(Items from a data source)
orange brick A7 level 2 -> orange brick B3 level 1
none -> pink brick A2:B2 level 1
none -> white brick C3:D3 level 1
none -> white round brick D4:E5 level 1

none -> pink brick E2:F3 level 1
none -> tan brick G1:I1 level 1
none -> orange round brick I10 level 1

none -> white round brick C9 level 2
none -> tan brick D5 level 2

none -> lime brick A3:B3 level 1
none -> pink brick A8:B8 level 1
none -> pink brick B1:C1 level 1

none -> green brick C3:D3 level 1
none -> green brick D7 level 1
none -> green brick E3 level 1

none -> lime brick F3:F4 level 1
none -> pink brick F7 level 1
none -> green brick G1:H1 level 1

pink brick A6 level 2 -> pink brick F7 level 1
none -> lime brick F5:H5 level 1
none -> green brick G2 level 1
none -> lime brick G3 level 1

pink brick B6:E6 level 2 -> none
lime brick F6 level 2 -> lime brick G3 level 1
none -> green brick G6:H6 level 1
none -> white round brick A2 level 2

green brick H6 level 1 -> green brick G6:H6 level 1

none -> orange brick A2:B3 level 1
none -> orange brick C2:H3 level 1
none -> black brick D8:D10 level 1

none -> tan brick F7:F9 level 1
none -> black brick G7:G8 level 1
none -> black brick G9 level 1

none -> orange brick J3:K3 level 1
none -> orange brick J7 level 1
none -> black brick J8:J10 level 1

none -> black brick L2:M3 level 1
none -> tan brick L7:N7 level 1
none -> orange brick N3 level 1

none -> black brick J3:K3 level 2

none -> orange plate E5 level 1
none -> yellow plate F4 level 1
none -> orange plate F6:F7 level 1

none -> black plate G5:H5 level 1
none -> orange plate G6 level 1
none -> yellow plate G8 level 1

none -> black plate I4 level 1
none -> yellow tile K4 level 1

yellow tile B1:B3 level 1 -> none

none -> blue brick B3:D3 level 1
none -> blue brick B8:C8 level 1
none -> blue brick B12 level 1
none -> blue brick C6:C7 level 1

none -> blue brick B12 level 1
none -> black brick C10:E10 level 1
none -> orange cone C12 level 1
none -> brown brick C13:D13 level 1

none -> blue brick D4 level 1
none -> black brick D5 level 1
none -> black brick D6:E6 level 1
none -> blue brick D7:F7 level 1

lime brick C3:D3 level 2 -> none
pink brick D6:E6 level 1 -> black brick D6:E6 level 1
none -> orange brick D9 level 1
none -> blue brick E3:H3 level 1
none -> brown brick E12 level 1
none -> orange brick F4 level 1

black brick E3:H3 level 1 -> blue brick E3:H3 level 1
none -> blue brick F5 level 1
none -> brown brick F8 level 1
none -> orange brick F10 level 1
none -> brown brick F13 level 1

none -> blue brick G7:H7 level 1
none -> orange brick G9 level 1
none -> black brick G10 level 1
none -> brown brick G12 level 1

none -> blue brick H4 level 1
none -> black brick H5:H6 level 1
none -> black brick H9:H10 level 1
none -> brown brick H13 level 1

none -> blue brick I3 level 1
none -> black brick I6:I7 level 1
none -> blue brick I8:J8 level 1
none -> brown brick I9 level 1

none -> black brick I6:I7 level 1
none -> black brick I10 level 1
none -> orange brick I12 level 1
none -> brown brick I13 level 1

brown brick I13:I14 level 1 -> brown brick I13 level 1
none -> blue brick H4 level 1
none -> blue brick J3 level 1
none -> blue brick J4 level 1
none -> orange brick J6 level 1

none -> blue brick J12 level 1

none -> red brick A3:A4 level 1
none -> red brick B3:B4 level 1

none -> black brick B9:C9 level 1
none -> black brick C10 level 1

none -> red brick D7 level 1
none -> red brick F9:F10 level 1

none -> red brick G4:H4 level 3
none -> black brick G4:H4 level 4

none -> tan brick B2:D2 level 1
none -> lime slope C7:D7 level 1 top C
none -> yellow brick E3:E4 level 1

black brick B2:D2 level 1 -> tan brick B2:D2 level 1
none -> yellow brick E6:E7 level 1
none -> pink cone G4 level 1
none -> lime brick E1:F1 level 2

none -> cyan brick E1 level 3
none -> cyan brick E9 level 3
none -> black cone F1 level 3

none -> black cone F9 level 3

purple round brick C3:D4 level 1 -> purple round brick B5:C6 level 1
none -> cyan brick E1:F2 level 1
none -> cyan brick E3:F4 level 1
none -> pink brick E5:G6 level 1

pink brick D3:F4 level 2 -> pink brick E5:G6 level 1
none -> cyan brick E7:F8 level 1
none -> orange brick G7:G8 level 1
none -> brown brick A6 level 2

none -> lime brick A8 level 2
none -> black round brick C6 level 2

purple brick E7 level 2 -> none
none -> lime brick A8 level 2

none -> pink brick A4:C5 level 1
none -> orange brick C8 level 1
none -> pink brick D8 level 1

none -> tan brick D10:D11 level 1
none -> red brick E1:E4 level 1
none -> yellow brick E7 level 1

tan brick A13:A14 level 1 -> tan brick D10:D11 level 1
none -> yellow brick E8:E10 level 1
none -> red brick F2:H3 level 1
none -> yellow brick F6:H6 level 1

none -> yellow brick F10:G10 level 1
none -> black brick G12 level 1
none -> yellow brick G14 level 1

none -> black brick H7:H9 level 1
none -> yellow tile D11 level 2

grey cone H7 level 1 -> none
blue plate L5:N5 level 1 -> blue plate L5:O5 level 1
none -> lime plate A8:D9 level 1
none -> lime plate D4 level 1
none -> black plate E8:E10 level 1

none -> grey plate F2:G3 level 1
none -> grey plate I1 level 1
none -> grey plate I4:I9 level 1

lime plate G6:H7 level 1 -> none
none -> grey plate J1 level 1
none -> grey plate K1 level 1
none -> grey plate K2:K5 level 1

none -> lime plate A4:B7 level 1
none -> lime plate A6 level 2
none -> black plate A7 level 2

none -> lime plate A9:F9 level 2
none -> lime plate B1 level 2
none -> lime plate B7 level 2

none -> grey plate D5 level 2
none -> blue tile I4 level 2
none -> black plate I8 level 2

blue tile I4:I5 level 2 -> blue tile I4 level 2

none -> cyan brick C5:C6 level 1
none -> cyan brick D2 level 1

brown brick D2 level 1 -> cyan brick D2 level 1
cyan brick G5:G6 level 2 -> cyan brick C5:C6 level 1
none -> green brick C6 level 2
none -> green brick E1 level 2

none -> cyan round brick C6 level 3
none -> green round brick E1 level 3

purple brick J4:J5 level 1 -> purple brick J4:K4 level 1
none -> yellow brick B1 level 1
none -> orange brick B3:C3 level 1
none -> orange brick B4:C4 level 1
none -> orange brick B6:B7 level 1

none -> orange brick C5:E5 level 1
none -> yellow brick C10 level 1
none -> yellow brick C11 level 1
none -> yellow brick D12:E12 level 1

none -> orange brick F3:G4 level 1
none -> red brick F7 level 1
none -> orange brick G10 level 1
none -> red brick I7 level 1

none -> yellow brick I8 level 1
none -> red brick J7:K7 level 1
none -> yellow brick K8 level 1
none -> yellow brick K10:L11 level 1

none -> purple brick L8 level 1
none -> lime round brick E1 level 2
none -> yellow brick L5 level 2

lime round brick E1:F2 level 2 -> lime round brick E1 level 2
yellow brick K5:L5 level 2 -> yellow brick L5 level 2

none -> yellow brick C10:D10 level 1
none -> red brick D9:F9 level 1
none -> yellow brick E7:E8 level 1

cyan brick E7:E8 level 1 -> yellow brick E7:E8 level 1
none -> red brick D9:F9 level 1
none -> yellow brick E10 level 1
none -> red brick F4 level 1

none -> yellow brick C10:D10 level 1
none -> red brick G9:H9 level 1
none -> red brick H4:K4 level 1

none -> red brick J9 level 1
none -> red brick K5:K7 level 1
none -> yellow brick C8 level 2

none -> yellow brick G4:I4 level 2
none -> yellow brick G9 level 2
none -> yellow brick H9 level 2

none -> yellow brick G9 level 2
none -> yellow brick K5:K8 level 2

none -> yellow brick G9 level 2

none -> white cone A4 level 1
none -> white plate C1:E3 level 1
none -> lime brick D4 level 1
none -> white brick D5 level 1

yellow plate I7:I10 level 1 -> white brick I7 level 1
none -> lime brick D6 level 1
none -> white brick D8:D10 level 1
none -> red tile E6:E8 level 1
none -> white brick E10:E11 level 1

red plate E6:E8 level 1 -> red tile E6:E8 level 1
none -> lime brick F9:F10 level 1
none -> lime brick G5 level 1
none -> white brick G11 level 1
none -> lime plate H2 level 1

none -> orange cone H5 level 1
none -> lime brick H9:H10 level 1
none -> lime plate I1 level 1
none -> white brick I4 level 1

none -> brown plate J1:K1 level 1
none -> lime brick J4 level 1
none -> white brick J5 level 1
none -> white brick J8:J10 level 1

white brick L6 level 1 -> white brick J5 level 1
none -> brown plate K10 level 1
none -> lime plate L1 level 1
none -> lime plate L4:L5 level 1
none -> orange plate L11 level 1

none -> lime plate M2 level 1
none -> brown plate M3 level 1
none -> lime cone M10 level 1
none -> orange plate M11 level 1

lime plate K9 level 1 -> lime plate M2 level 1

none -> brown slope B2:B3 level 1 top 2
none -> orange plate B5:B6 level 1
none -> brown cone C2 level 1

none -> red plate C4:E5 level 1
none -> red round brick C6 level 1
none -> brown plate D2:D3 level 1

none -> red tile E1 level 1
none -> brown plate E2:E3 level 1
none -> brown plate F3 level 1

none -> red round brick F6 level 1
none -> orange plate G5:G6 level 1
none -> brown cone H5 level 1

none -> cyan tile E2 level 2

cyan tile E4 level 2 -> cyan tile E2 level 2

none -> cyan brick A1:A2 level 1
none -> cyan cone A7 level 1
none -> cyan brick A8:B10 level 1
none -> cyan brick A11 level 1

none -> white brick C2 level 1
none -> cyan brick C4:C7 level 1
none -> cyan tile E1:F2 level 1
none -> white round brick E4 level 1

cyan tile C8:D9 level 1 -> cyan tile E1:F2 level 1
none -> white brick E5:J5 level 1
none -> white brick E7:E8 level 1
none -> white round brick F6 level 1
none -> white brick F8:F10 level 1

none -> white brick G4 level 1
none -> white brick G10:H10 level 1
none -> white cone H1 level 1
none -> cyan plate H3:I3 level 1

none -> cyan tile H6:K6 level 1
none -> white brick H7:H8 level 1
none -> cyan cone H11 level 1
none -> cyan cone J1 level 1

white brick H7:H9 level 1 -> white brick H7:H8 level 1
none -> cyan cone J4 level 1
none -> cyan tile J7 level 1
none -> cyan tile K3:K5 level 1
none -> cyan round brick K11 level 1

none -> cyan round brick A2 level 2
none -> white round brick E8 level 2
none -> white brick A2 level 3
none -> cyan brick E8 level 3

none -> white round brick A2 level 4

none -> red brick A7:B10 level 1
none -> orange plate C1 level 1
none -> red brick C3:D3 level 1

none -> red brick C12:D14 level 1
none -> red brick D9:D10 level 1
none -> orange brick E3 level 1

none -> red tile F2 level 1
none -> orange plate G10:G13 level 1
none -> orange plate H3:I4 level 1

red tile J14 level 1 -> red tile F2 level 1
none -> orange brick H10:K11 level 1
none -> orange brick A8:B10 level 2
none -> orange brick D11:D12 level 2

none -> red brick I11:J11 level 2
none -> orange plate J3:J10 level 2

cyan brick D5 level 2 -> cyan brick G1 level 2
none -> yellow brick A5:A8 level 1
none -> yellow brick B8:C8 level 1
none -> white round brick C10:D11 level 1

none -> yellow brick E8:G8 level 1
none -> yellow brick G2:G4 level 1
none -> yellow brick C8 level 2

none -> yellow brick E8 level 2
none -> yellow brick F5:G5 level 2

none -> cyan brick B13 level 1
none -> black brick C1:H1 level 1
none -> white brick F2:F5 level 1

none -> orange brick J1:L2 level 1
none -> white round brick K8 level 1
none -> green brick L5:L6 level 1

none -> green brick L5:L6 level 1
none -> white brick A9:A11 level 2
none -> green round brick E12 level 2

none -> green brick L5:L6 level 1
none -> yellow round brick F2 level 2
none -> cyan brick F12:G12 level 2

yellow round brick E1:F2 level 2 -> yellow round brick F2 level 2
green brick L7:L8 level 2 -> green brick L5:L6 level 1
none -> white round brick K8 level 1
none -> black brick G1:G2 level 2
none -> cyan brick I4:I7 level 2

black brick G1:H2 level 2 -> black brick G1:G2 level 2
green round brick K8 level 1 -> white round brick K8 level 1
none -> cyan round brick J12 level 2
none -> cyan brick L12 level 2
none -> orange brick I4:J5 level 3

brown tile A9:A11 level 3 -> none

**Exercise requirements:**
Please output exactly the lines between the one holding "none -> lime brick J4 level 1" and the one holding "none -> lime plate L4:L5 level 1" in the records above, inclusive, and nothing more.

**Answer:**
none -> lime brick J4 level 1
none -> white brick J5 level 1
none -> white brick J8:J10 level 1

white brick L6 level 1 -> white brick J5 level 1
none -> brown plate K10 level 1
none -> lime plate L1 level 1
none -> lime plate L4:L5 level 1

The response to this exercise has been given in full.